◆ YOUR TASK
Where a picture appears in the data below, exclude it; restate everything else word for word.

◆ SOURCE MATERIAL
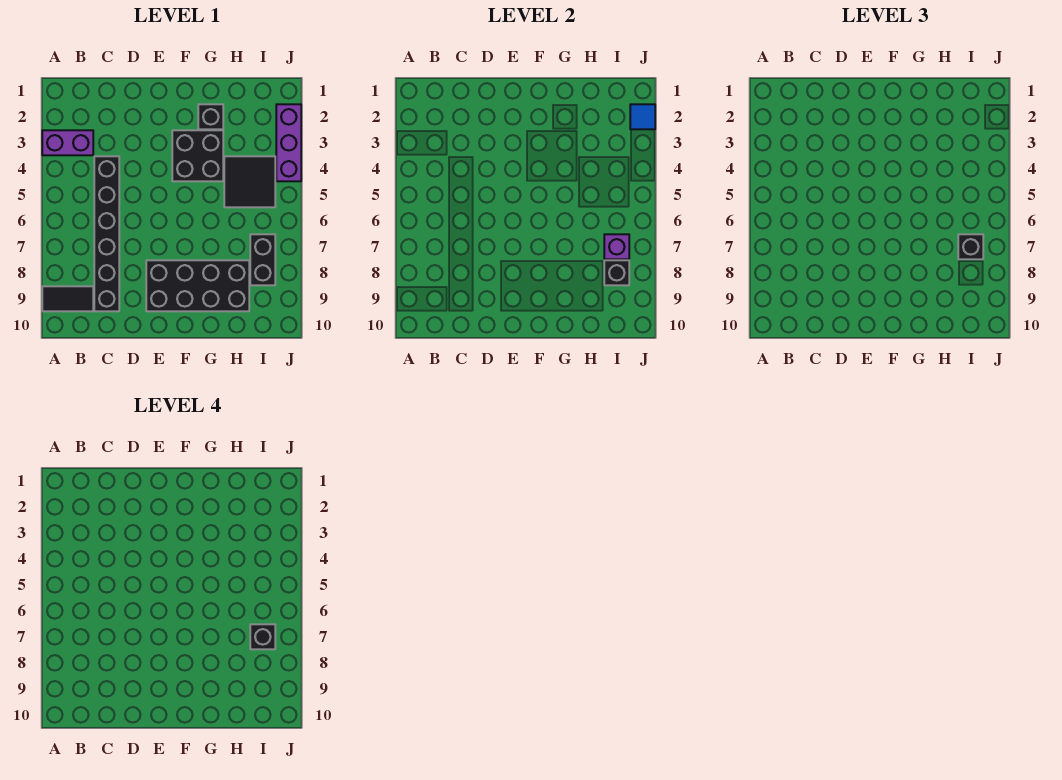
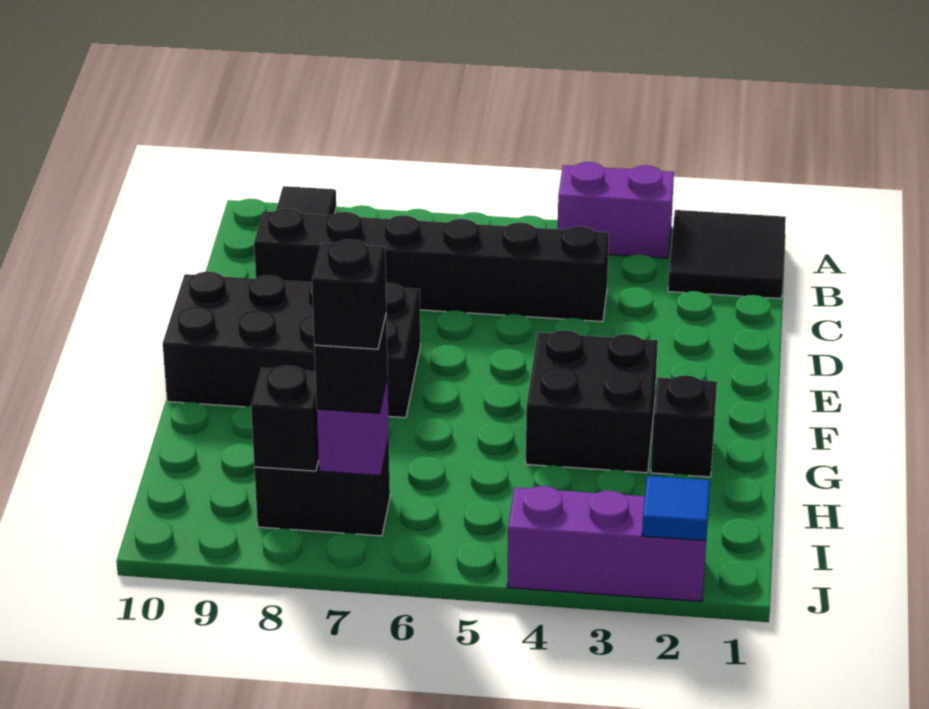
purple brick A3:B3 level 1 -> purple brick A3:A4 level 1
black brick E8:H9 level 1 -> black brick E7:F10 level 1
black tile H4:I5 level 1 -> black tile A1:B2 level 1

◆ RESULT FOR THIS TASK
purple brick A3:B3 level 1 -> purple brick A3:A4 level 1
black brick E8:H9 level 1 -> black brick E7:F10 level 1
black tile H4:I5 level 1 -> black tile A1:B2 level 1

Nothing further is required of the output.